----- Stored data -----

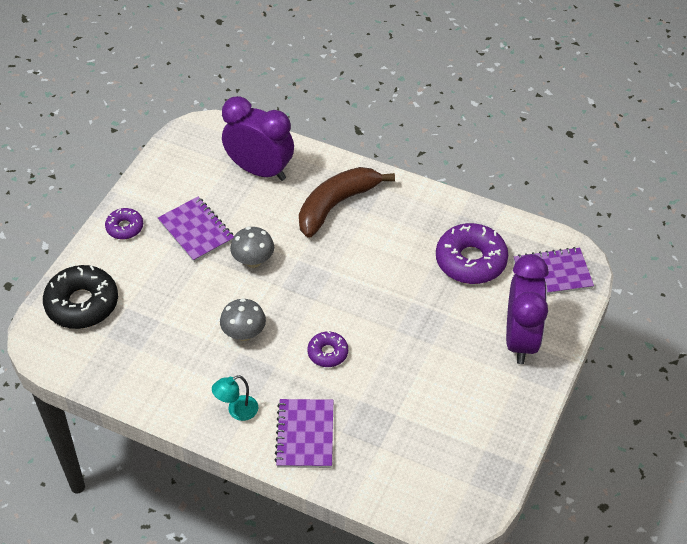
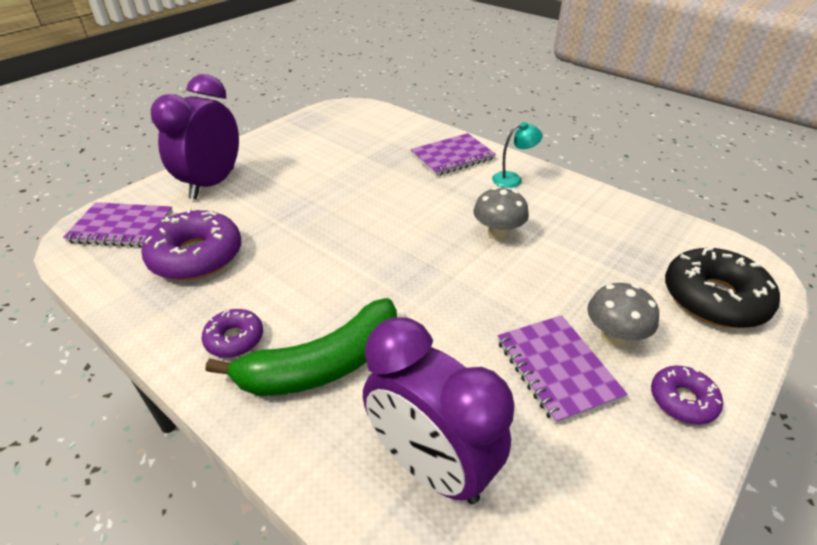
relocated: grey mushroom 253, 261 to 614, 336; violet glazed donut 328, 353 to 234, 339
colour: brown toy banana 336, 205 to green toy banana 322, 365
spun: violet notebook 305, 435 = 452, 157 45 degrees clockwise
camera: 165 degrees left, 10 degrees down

-----

## What is needed:
I would like the data above transcribed exactly, with its pictures left out.

## Reply:
relocated: grey mushroom 253, 261 to 614, 336; violet glazed donut 328, 353 to 234, 339
colour: brown toy banana 336, 205 to green toy banana 322, 365
spun: violet notebook 305, 435 = 452, 157 45 degrees clockwise
camera: 165 degrees left, 10 degrees down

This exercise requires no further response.